WHAT IS REQUIRED
Rewrite the records below, swapping "Omit" for "Exclude" everywhere it appears and leaving everything else unchanged. Leave the pictures out.

(Records)
-- Begin --

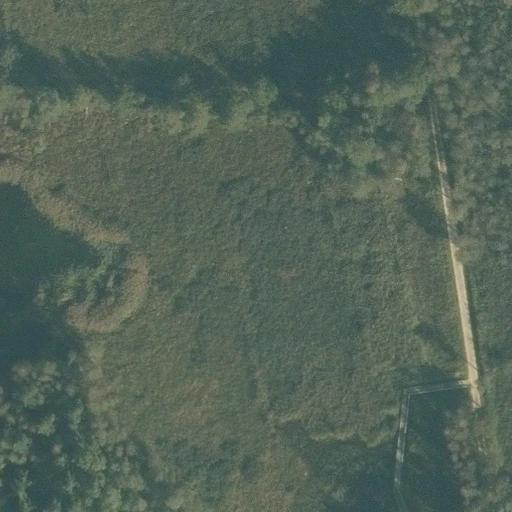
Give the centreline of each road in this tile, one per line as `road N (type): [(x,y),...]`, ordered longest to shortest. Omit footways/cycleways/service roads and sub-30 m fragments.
road 1 (track): [(473,381),(417,0)]
road 2 (track): [(490,511),(473,381)]
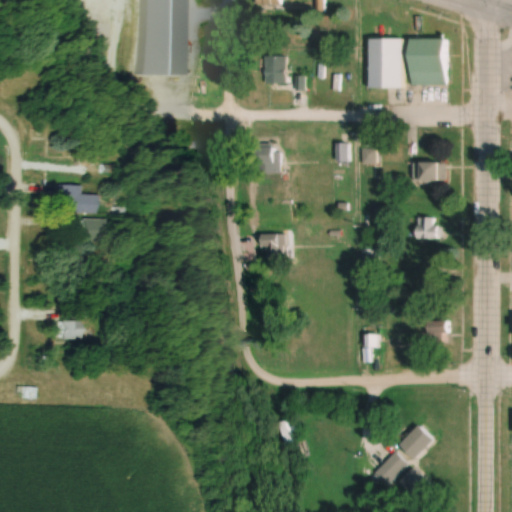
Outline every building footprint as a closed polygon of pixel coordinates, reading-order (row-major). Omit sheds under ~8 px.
[(139,76),(139,0),(183,0),(183,77),(139,76)] [(406,85),(373,85),(373,38),(407,38),(406,85)] [(415,38),(447,38),(447,83),(415,83),(415,38)] [(288,58),(267,58),(267,85),(288,85),(288,58)] [(283,174),(283,149),(256,149),(256,174),(283,174)] [(448,183),(448,164),(416,164),(416,183),(448,183)] [(96,196),(80,196),(80,186),(58,186),(58,214),(96,214),(96,196)] [(418,241),(442,241),(442,220),(418,220),(418,241)] [(71,222),(71,239),(103,239),(103,222),(71,222)] [(289,235),(264,235),(264,260),(284,260),(284,247),(289,247),(289,235)] [(379,252),(364,252),(364,267),(379,267),(379,252)] [(58,342),(82,342),(82,323),(58,323),(58,342)] [(273,424),(280,446),(297,441),(291,419),(273,424)] [(438,441),(423,425),(403,445),(418,460),(438,441)] [(377,473),(390,486),(412,464),(398,451),(377,473)]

-- End --

SOLUTION FOR THIS EXERCISE
Give the centreline of each road in this tile, one per line as `road N (type): [(x,y),...]`, ordered longest to shortest. Exclude footways/cycleways/service roads and sub-30 m fragments.
road 1 (track): [(473,381),(417,0)]
road 2 (track): [(490,511),(473,381)]
Outline every building footprint as a closed polygon of pixel coordinates, reading-order (row-major). Exclude sheds under ~8 px.
[(139,76),(139,0),(183,0),(183,77),(139,76)] [(406,85),(373,85),(373,38),(407,38),(406,85)] [(415,38),(447,38),(447,83),(415,83),(415,38)] [(288,58),(267,58),(267,85),(288,85),(288,58)] [(283,174),(283,149),(256,149),(256,174),(283,174)] [(448,183),(448,164),(416,164),(416,183),(448,183)] [(96,196),(80,196),(80,186),(58,186),(58,214),(96,214),(96,196)] [(418,241),(442,241),(442,220),(418,220),(418,241)] [(71,222),(71,239),(103,239),(103,222),(71,222)] [(289,235),(264,235),(264,260),(284,260),(284,247),(289,247),(289,235)] [(379,252),(364,252),(364,267),(379,267),(379,252)] [(58,342),(82,342),(82,323),(58,323),(58,342)] [(273,424),(280,446),(297,441),(291,419),(273,424)] [(438,441),(423,425),(403,445),(418,460),(438,441)] [(377,473),(390,486),(412,464),(398,451),(377,473)]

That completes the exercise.